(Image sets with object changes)

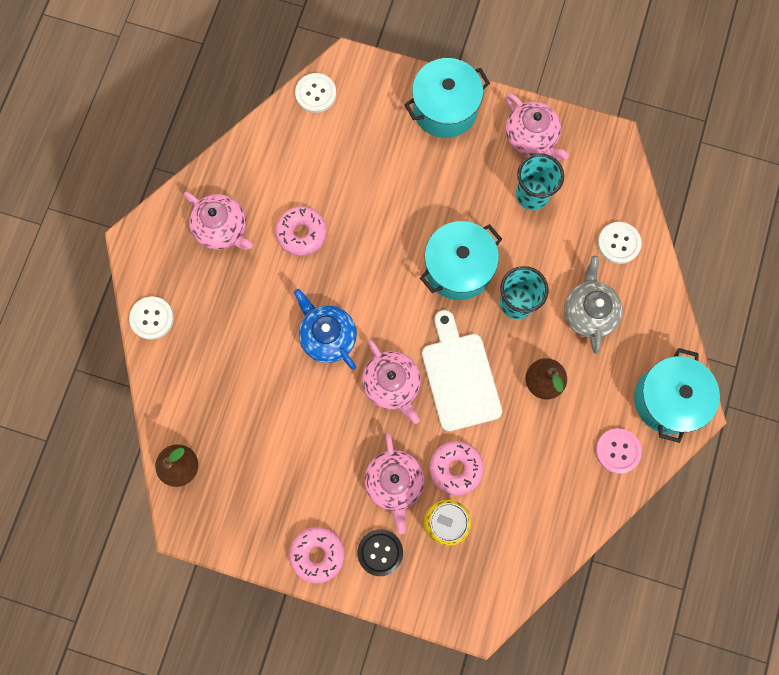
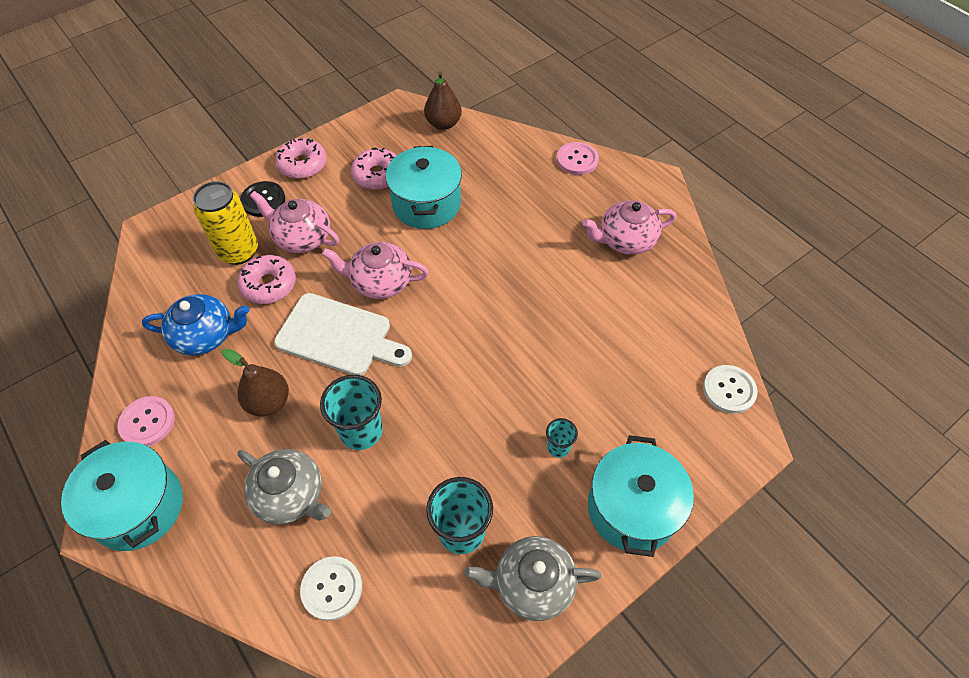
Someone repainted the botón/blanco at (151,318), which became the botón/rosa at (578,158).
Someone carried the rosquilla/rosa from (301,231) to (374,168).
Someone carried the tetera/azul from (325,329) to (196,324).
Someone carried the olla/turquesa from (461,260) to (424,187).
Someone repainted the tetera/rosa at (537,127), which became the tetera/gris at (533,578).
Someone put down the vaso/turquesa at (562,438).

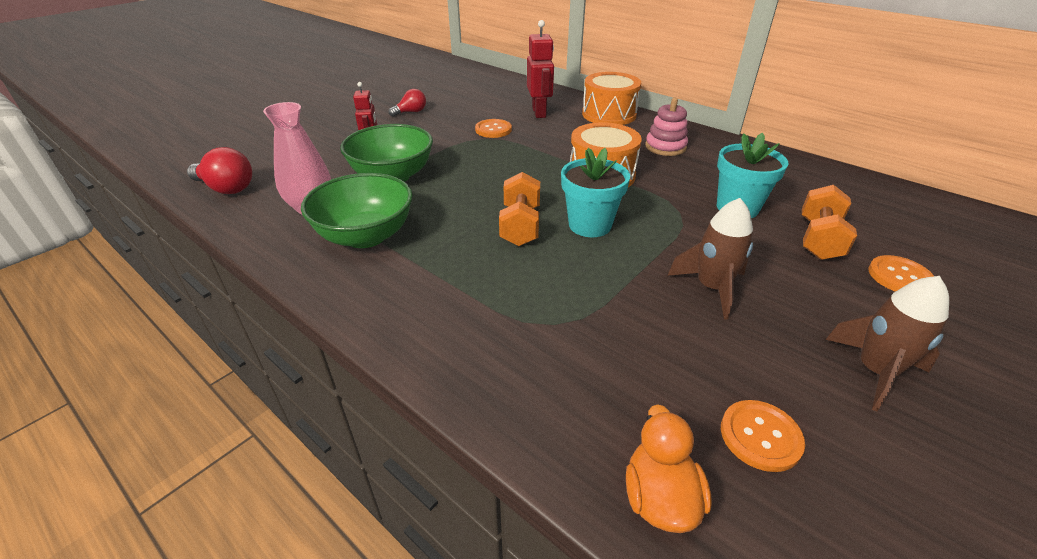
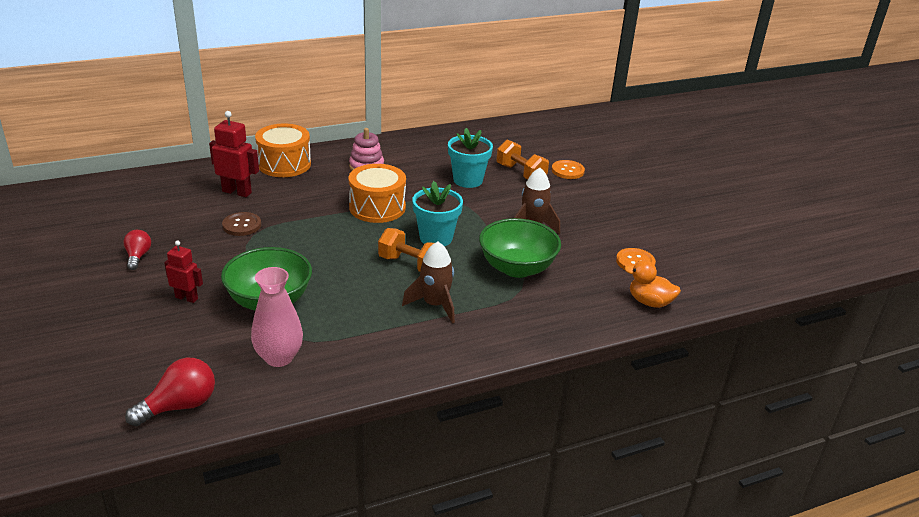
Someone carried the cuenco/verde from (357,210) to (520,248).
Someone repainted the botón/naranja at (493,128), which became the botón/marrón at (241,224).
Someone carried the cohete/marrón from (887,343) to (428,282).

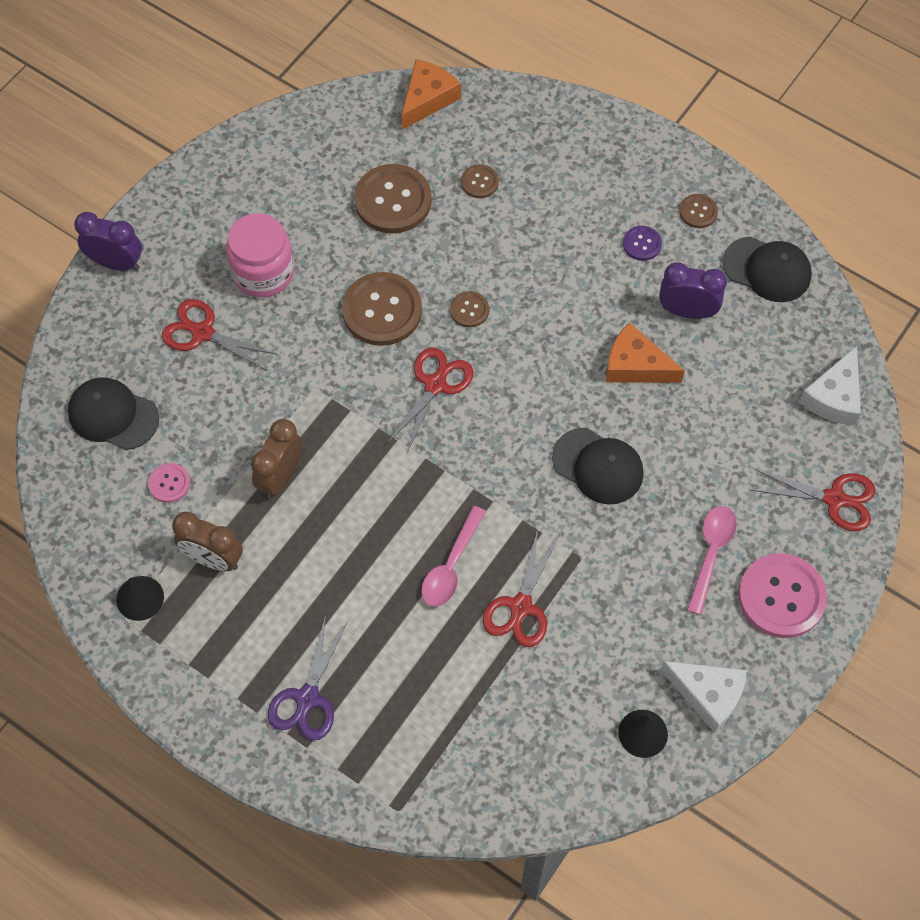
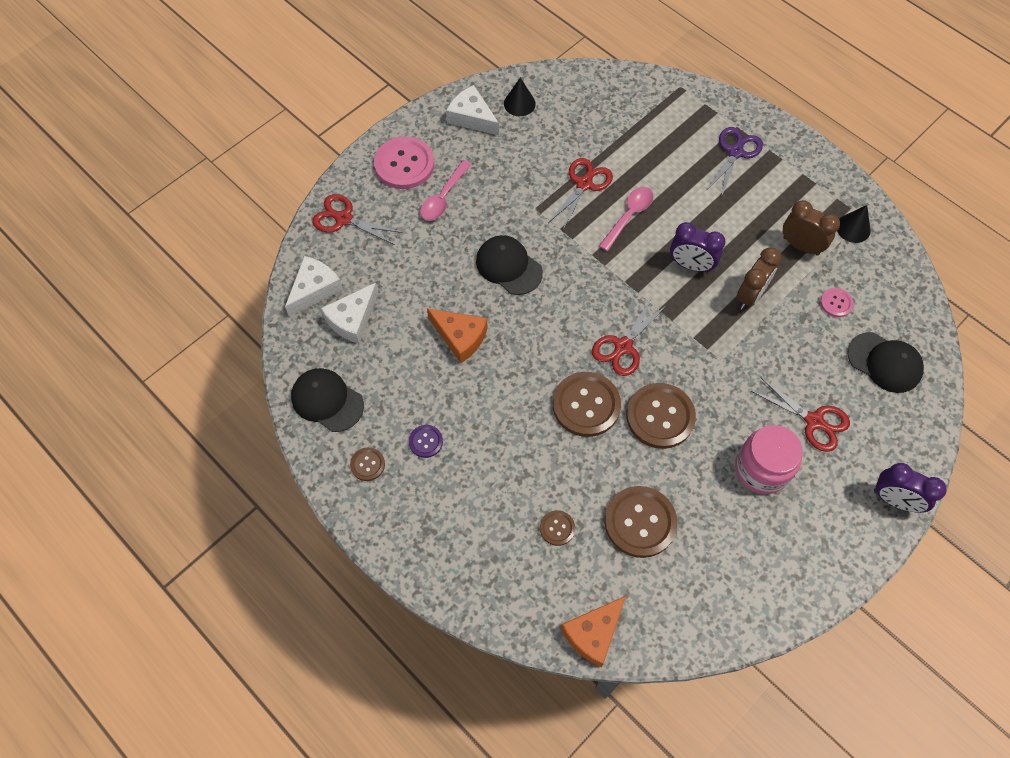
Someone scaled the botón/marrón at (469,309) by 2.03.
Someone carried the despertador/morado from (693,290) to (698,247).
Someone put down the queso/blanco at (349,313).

*What needs to be done:*
All entries above are to be restated exactly, with every image omitted.

*Solution for this task:*
Someone repainted the botón/blanco at (151,318), which became the botón/rosa at (578,158).
Someone carried the rosquilla/rosa from (301,231) to (374,168).
Someone carried the tetera/azul from (325,329) to (196,324).
Someone carried the olla/turquesa from (461,260) to (424,187).
Someone repainted the tetera/rosa at (537,127), which became the tetera/gris at (533,578).
Someone put down the vaso/turquesa at (562,438).

Someone carried the cuenco/verde from (357,210) to (520,248).
Someone repainted the botón/naranja at (493,128), which became the botón/marrón at (241,224).
Someone carried the cohete/marrón from (887,343) to (428,282).

Someone scaled the botón/marrón at (469,309) by 2.03.
Someone carried the despertador/morado from (693,290) to (698,247).
Someone put down the queso/blanco at (349,313).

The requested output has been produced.